What is being asked:
Starting from the line that holds "Someone scaled the", print each remaining line of the entries exactly, ending with the last.

Records shown:
================

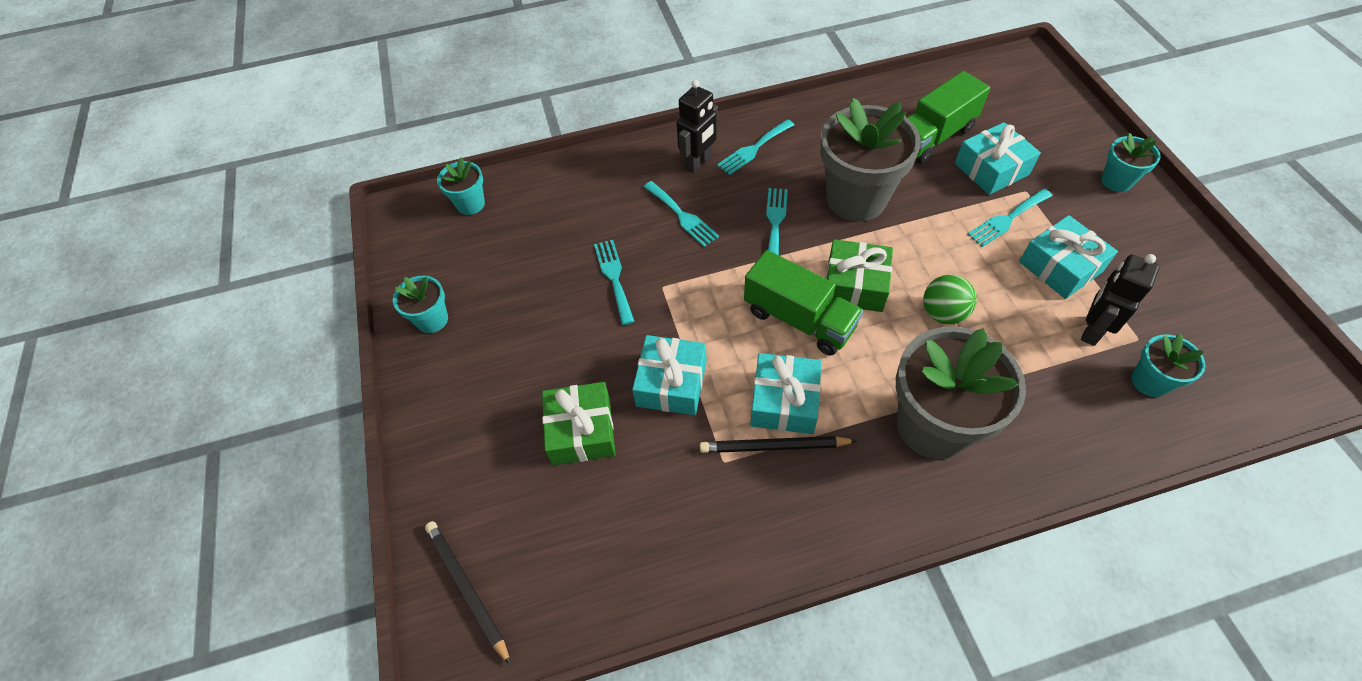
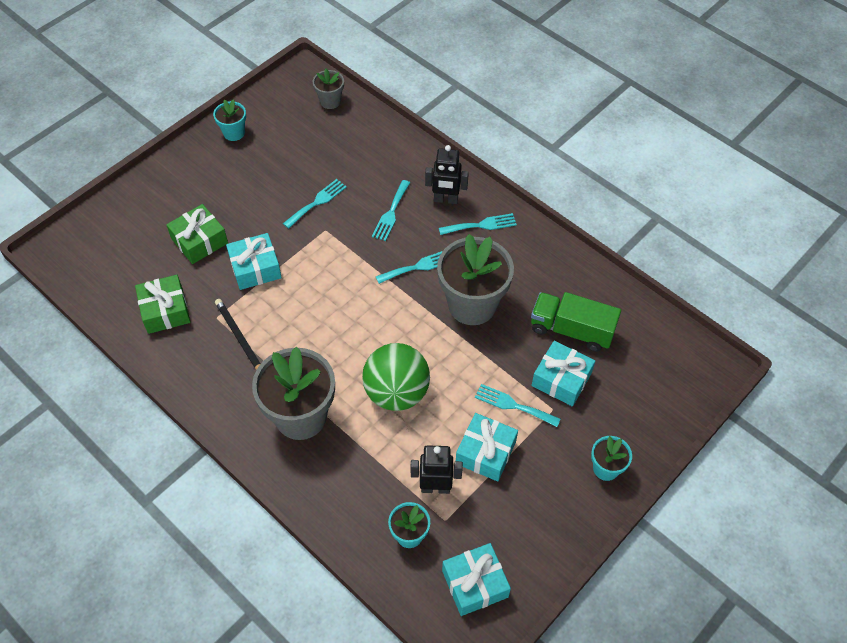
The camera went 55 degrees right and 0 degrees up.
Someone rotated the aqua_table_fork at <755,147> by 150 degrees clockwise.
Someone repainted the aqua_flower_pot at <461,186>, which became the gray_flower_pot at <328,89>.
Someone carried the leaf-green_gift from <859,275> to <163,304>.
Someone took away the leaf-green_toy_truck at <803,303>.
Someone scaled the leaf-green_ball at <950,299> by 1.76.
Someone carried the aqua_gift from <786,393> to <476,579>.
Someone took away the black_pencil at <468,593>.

================

Solution for this problem:
Someone scaled the leaf-green_ball at <950,299> by 1.76.
Someone carried the aqua_gift from <786,393> to <476,579>.
Someone took away the black_pencil at <468,593>.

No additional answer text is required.